Work task:
Filter by the string "none": return the lines of the material that contain it.

Provided entries:
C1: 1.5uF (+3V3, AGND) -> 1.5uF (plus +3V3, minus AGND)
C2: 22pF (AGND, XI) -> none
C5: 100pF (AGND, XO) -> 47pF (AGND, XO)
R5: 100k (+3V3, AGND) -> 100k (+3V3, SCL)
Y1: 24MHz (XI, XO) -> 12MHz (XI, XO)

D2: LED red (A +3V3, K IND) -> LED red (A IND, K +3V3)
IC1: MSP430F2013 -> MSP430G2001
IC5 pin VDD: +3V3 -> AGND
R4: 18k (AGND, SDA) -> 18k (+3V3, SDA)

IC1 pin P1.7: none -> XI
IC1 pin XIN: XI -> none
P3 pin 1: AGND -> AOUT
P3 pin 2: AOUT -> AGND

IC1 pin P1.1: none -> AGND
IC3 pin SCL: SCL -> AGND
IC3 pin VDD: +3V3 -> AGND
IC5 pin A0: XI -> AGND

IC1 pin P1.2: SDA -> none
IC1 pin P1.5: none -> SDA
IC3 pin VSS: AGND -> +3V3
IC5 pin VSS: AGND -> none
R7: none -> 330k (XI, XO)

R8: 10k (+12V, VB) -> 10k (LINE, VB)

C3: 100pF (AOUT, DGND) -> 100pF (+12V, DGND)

Response area:
C2: 22pF (AGND, XI) -> none
IC1 pin P1.7: none -> XI
IC1 pin XIN: XI -> none
IC1 pin P1.1: none -> AGND
IC1 pin P1.2: SDA -> none
IC1 pin P1.5: none -> SDA
IC5 pin VSS: AGND -> none
R7: none -> 330k (XI, XO)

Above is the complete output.